→ Work instructions:
Tally every line of the entries that contains the string "padlock", then reply with only that number.

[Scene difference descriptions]
◇ ◇ ◇

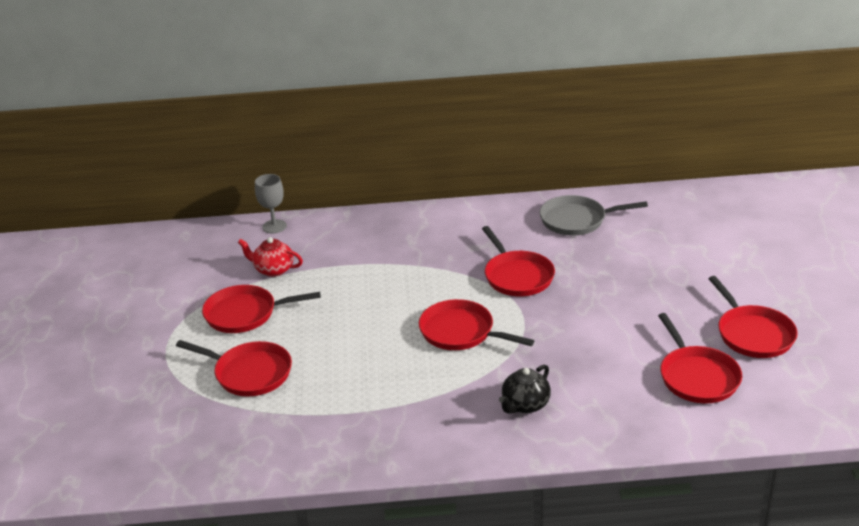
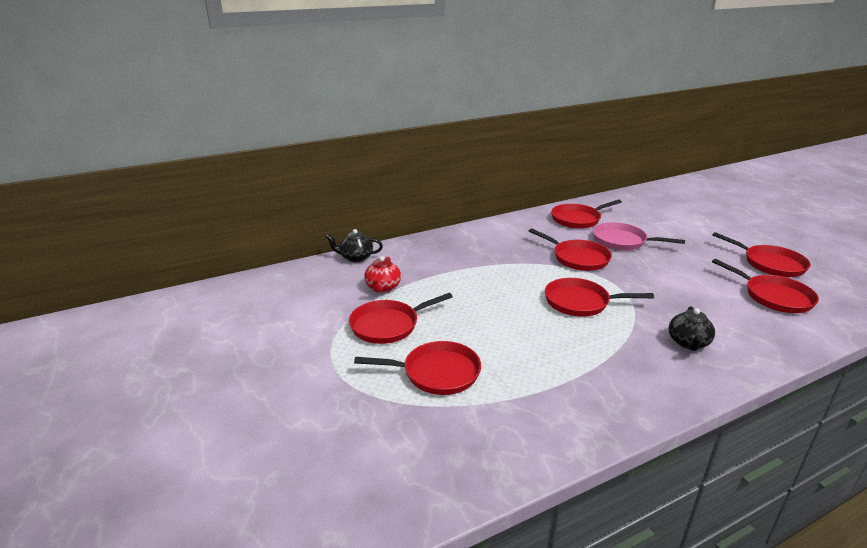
camera: 25 degrees left, 5 degrees down
red teapot [238,237,303,277] -> red teapot turned 75 degrees counterclockwise [364,256,401,292]
grey goblet [255,174,287,234] -> black teapot [326,229,383,262]
grey pan [540,195,648,236] -> red pan [551,200,622,229]
none -> pink pan [593,222,685,250]

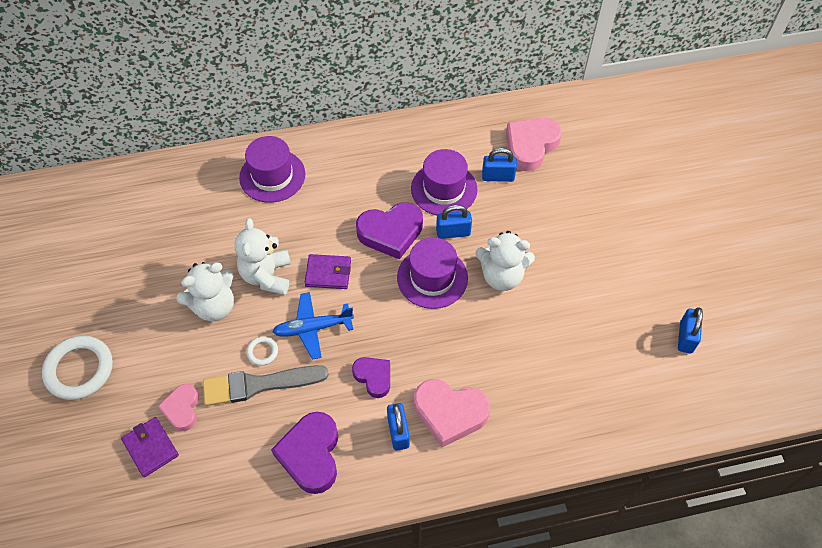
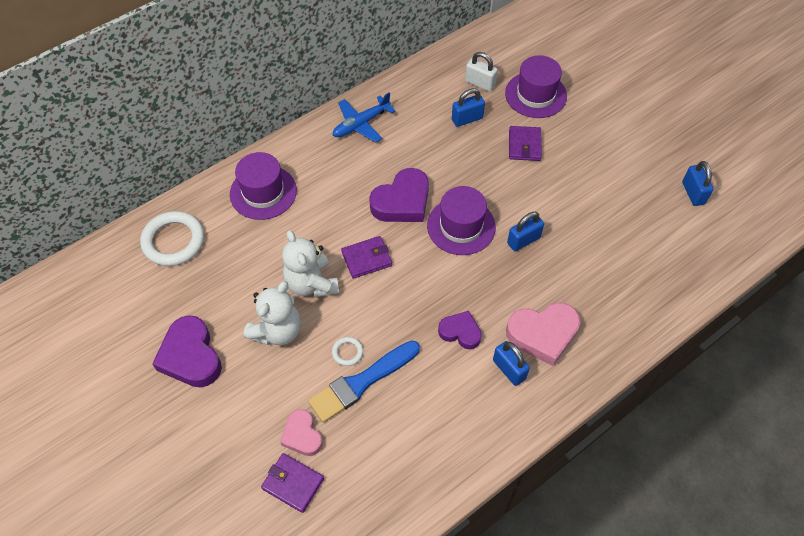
camera: 25 degrees left, 0 degrees up
white ring [42,336,113,400] -> white ring moved to [140,211,204,266]
grey brush [203,365,329,406] -> blue brush [308,340,420,423]
purple heart [271,412,338,494] -> purple heart moved to [152,315,222,388]
blue plane [273,292,354,360] -> blue plane moved to [333,92,395,142]
purple hat [411,149,477,215] -> purple hat moved to [505,55,567,118]
blue padlock [436,205,472,239] -> blue padlock moved to [507,212,544,251]
white teddy bear [475,231,535,291] -> none
pink heart [506,118,562,172] -> white padlock [465,52,498,92]
none -> purple wallet [509,126,542,161]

◇ ◇ ◇

→ Result of this task:
2